* WORK REQUIRED:
An exact copy of the lines from the one containing "purple spinning top: 6 -> 5" to the end of the records below is required, and nothing else.
____
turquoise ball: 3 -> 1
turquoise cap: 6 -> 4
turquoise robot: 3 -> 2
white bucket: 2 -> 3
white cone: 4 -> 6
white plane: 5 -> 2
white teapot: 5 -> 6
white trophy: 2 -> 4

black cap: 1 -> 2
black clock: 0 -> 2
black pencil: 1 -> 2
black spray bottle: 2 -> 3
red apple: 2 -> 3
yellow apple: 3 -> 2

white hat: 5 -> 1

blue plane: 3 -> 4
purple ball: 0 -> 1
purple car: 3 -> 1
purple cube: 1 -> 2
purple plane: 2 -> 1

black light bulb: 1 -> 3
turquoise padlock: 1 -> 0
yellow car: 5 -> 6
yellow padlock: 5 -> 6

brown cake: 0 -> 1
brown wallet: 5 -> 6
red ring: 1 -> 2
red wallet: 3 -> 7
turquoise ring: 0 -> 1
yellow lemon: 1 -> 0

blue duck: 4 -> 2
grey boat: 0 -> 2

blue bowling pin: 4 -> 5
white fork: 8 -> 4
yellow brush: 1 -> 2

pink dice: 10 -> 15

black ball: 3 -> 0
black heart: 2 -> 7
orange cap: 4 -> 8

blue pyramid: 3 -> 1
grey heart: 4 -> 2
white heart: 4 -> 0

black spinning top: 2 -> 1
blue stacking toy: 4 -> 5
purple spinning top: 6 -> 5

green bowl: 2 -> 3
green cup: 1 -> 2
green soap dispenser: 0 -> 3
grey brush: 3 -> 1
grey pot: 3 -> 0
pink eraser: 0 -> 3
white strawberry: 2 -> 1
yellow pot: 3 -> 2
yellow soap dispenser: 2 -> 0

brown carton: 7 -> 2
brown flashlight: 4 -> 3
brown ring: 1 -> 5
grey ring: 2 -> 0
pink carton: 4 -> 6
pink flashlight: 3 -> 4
____
* COMPLETED EXERCISE:
purple spinning top: 6 -> 5

green bowl: 2 -> 3
green cup: 1 -> 2
green soap dispenser: 0 -> 3
grey brush: 3 -> 1
grey pot: 3 -> 0
pink eraser: 0 -> 3
white strawberry: 2 -> 1
yellow pot: 3 -> 2
yellow soap dispenser: 2 -> 0

brown carton: 7 -> 2
brown flashlight: 4 -> 3
brown ring: 1 -> 5
grey ring: 2 -> 0
pink carton: 4 -> 6
pink flashlight: 3 -> 4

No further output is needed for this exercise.